* [What needs to be done]: Each line below should be written out exactly, with none skipped.

(Available records Opens)

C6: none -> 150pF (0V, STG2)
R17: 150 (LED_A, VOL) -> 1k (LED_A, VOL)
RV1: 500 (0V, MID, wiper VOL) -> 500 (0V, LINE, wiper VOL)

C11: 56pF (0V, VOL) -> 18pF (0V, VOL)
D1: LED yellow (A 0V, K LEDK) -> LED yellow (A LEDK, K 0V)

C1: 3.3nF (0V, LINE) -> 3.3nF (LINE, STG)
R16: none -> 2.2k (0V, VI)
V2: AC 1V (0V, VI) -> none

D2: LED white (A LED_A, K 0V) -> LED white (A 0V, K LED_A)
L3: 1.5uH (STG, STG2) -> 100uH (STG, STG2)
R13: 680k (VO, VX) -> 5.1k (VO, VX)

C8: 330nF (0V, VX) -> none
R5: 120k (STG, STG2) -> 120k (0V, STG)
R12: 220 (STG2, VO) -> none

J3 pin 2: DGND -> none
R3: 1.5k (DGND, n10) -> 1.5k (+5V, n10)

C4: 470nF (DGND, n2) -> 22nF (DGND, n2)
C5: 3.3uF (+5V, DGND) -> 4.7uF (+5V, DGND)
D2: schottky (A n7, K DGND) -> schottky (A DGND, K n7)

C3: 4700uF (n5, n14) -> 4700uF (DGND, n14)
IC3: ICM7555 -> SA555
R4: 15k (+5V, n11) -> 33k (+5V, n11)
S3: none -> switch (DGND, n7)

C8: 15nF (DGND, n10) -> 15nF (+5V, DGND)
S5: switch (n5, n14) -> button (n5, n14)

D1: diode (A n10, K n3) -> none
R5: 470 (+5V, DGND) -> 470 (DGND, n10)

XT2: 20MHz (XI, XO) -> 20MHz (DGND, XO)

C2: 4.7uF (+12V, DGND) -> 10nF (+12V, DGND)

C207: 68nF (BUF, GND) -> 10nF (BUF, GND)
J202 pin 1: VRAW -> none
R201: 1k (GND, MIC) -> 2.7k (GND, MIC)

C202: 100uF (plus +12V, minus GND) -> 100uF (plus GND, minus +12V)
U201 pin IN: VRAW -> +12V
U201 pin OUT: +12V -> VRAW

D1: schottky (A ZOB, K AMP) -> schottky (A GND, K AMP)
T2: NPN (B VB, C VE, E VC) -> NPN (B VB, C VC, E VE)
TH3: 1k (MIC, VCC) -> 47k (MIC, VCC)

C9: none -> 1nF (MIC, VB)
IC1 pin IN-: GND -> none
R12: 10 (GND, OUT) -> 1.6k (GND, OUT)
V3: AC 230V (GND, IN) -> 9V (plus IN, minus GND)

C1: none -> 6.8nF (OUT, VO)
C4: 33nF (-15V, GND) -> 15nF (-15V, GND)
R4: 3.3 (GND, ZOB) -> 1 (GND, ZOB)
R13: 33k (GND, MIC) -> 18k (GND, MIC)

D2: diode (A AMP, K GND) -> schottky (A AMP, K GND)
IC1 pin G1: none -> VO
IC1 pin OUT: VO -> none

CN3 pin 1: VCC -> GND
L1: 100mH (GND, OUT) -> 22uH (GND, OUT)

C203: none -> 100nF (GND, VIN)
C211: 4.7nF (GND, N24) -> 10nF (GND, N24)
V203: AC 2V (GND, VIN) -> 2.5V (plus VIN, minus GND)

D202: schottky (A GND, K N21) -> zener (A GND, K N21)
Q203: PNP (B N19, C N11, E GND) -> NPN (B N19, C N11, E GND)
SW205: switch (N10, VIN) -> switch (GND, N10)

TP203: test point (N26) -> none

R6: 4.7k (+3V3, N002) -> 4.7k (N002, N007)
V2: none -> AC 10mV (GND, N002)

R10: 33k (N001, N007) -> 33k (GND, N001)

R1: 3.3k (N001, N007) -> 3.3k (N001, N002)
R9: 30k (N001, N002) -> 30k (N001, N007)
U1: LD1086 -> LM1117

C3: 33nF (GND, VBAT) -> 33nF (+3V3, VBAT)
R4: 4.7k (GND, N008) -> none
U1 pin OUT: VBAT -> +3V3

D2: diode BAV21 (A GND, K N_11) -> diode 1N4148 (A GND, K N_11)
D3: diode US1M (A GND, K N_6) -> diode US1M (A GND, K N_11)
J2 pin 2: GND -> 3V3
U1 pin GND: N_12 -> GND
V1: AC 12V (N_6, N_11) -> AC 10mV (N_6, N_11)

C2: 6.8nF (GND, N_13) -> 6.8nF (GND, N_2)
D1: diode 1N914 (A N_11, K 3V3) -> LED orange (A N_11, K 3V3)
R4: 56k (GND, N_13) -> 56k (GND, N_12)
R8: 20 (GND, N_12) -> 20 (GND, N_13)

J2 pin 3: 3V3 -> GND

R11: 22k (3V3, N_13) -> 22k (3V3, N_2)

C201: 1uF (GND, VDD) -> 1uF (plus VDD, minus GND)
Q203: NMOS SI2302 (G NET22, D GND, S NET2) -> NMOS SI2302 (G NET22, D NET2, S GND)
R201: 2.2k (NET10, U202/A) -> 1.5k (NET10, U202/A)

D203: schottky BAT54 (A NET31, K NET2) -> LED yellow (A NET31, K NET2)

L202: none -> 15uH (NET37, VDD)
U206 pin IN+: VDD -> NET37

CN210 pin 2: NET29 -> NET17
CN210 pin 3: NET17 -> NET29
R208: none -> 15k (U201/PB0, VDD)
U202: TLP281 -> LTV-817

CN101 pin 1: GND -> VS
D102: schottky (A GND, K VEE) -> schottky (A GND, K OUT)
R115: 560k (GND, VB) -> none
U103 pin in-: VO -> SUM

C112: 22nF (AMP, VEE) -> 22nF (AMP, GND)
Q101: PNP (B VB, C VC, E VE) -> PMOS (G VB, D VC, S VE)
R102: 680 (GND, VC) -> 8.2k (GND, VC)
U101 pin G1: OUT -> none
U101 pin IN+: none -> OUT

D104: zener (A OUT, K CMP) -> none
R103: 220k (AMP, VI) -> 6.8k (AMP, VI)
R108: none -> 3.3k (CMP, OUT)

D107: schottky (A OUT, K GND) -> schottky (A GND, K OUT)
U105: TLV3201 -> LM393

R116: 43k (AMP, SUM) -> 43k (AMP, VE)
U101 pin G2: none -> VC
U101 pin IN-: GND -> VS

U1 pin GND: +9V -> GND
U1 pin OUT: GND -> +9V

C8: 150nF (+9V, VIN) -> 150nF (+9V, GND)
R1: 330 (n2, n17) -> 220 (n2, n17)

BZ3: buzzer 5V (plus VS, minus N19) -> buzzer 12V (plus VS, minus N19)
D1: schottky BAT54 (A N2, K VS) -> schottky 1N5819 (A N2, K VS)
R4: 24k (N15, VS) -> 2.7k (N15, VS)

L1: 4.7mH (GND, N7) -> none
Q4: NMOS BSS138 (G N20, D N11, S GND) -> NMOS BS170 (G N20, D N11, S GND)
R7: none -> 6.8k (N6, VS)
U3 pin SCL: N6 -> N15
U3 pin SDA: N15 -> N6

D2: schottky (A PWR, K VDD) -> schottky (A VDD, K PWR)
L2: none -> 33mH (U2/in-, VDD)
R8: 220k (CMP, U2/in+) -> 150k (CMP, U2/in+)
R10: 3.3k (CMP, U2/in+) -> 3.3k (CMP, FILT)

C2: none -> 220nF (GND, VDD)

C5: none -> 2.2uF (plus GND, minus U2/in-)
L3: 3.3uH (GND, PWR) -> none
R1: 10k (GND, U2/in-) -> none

(Available records Closes)

* [Response]:
C6: none -> 150pF (0V, STG2)
R17: 150 (LED_A, VOL) -> 1k (LED_A, VOL)
RV1: 500 (0V, MID, wiper VOL) -> 500 (0V, LINE, wiper VOL)

C11: 56pF (0V, VOL) -> 18pF (0V, VOL)
D1: LED yellow (A 0V, K LEDK) -> LED yellow (A LEDK, K 0V)

C1: 3.3nF (0V, LINE) -> 3.3nF (LINE, STG)
R16: none -> 2.2k (0V, VI)
V2: AC 1V (0V, VI) -> none

D2: LED white (A LED_A, K 0V) -> LED white (A 0V, K LED_A)
L3: 1.5uH (STG, STG2) -> 100uH (STG, STG2)
R13: 680k (VO, VX) -> 5.1k (VO, VX)

C8: 330nF (0V, VX) -> none
R5: 120k (STG, STG2) -> 120k (0V, STG)
R12: 220 (STG2, VO) -> none

J3 pin 2: DGND -> none
R3: 1.5k (DGND, n10) -> 1.5k (+5V, n10)

C4: 470nF (DGND, n2) -> 22nF (DGND, n2)
C5: 3.3uF (+5V, DGND) -> 4.7uF (+5V, DGND)
D2: schottky (A n7, K DGND) -> schottky (A DGND, K n7)

C3: 4700uF (n5, n14) -> 4700uF (DGND, n14)
IC3: ICM7555 -> SA555
R4: 15k (+5V, n11) -> 33k (+5V, n11)
S3: none -> switch (DGND, n7)

C8: 15nF (DGND, n10) -> 15nF (+5V, DGND)
S5: switch (n5, n14) -> button (n5, n14)

D1: diode (A n10, K n3) -> none
R5: 470 (+5V, DGND) -> 470 (DGND, n10)

XT2: 20MHz (XI, XO) -> 20MHz (DGND, XO)

C2: 4.7uF (+12V, DGND) -> 10nF (+12V, DGND)

C207: 68nF (BUF, GND) -> 10nF (BUF, GND)
J202 pin 1: VRAW -> none
R201: 1k (GND, MIC) -> 2.7k (GND, MIC)

C202: 100uF (plus +12V, minus GND) -> 100uF (plus GND, minus +12V)
U201 pin IN: VRAW -> +12V
U201 pin OUT: +12V -> VRAW

D1: schottky (A ZOB, K AMP) -> schottky (A GND, K AMP)
T2: NPN (B VB, C VE, E VC) -> NPN (B VB, C VC, E VE)
TH3: 1k (MIC, VCC) -> 47k (MIC, VCC)

C9: none -> 1nF (MIC, VB)
IC1 pin IN-: GND -> none
R12: 10 (GND, OUT) -> 1.6k (GND, OUT)
V3: AC 230V (GND, IN) -> 9V (plus IN, minus GND)

C1: none -> 6.8nF (OUT, VO)
C4: 33nF (-15V, GND) -> 15nF (-15V, GND)
R4: 3.3 (GND, ZOB) -> 1 (GND, ZOB)
R13: 33k (GND, MIC) -> 18k (GND, MIC)

D2: diode (A AMP, K GND) -> schottky (A AMP, K GND)
IC1 pin G1: none -> VO
IC1 pin OUT: VO -> none

CN3 pin 1: VCC -> GND
L1: 100mH (GND, OUT) -> 22uH (GND, OUT)

C203: none -> 100nF (GND, VIN)
C211: 4.7nF (GND, N24) -> 10nF (GND, N24)
V203: AC 2V (GND, VIN) -> 2.5V (plus VIN, minus GND)

D202: schottky (A GND, K N21) -> zener (A GND, K N21)
Q203: PNP (B N19, C N11, E GND) -> NPN (B N19, C N11, E GND)
SW205: switch (N10, VIN) -> switch (GND, N10)

TP203: test point (N26) -> none

R6: 4.7k (+3V3, N002) -> 4.7k (N002, N007)
V2: none -> AC 10mV (GND, N002)

R10: 33k (N001, N007) -> 33k (GND, N001)

R1: 3.3k (N001, N007) -> 3.3k (N001, N002)
R9: 30k (N001, N002) -> 30k (N001, N007)
U1: LD1086 -> LM1117

C3: 33nF (GND, VBAT) -> 33nF (+3V3, VBAT)
R4: 4.7k (GND, N008) -> none
U1 pin OUT: VBAT -> +3V3

D2: diode BAV21 (A GND, K N_11) -> diode 1N4148 (A GND, K N_11)
D3: diode US1M (A GND, K N_6) -> diode US1M (A GND, K N_11)
J2 pin 2: GND -> 3V3
U1 pin GND: N_12 -> GND
V1: AC 12V (N_6, N_11) -> AC 10mV (N_6, N_11)

C2: 6.8nF (GND, N_13) -> 6.8nF (GND, N_2)
D1: diode 1N914 (A N_11, K 3V3) -> LED orange (A N_11, K 3V3)
R4: 56k (GND, N_13) -> 56k (GND, N_12)
R8: 20 (GND, N_12) -> 20 (GND, N_13)

J2 pin 3: 3V3 -> GND

R11: 22k (3V3, N_13) -> 22k (3V3, N_2)

C201: 1uF (GND, VDD) -> 1uF (plus VDD, minus GND)
Q203: NMOS SI2302 (G NET22, D GND, S NET2) -> NMOS SI2302 (G NET22, D NET2, S GND)
R201: 2.2k (NET10, U202/A) -> 1.5k (NET10, U202/A)

D203: schottky BAT54 (A NET31, K NET2) -> LED yellow (A NET31, K NET2)

L202: none -> 15uH (NET37, VDD)
U206 pin IN+: VDD -> NET37

CN210 pin 2: NET29 -> NET17
CN210 pin 3: NET17 -> NET29
R208: none -> 15k (U201/PB0, VDD)
U202: TLP281 -> LTV-817

CN101 pin 1: GND -> VS
D102: schottky (A GND, K VEE) -> schottky (A GND, K OUT)
R115: 560k (GND, VB) -> none
U103 pin in-: VO -> SUM

C112: 22nF (AMP, VEE) -> 22nF (AMP, GND)
Q101: PNP (B VB, C VC, E VE) -> PMOS (G VB, D VC, S VE)
R102: 680 (GND, VC) -> 8.2k (GND, VC)
U101 pin G1: OUT -> none
U101 pin IN+: none -> OUT

D104: zener (A OUT, K CMP) -> none
R103: 220k (AMP, VI) -> 6.8k (AMP, VI)
R108: none -> 3.3k (CMP, OUT)

D107: schottky (A OUT, K GND) -> schottky (A GND, K OUT)
U105: TLV3201 -> LM393

R116: 43k (AMP, SUM) -> 43k (AMP, VE)
U101 pin G2: none -> VC
U101 pin IN-: GND -> VS

U1 pin GND: +9V -> GND
U1 pin OUT: GND -> +9V

C8: 150nF (+9V, VIN) -> 150nF (+9V, GND)
R1: 330 (n2, n17) -> 220 (n2, n17)

BZ3: buzzer 5V (plus VS, minus N19) -> buzzer 12V (plus VS, minus N19)
D1: schottky BAT54 (A N2, K VS) -> schottky 1N5819 (A N2, K VS)
R4: 24k (N15, VS) -> 2.7k (N15, VS)

L1: 4.7mH (GND, N7) -> none
Q4: NMOS BSS138 (G N20, D N11, S GND) -> NMOS BS170 (G N20, D N11, S GND)
R7: none -> 6.8k (N6, VS)
U3 pin SCL: N6 -> N15
U3 pin SDA: N15 -> N6

D2: schottky (A PWR, K VDD) -> schottky (A VDD, K PWR)
L2: none -> 33mH (U2/in-, VDD)
R8: 220k (CMP, U2/in+) -> 150k (CMP, U2/in+)
R10: 3.3k (CMP, U2/in+) -> 3.3k (CMP, FILT)

C2: none -> 220nF (GND, VDD)

C5: none -> 2.2uF (plus GND, minus U2/in-)
L3: 3.3uH (GND, PWR) -> none
R1: 10k (GND, U2/in-) -> none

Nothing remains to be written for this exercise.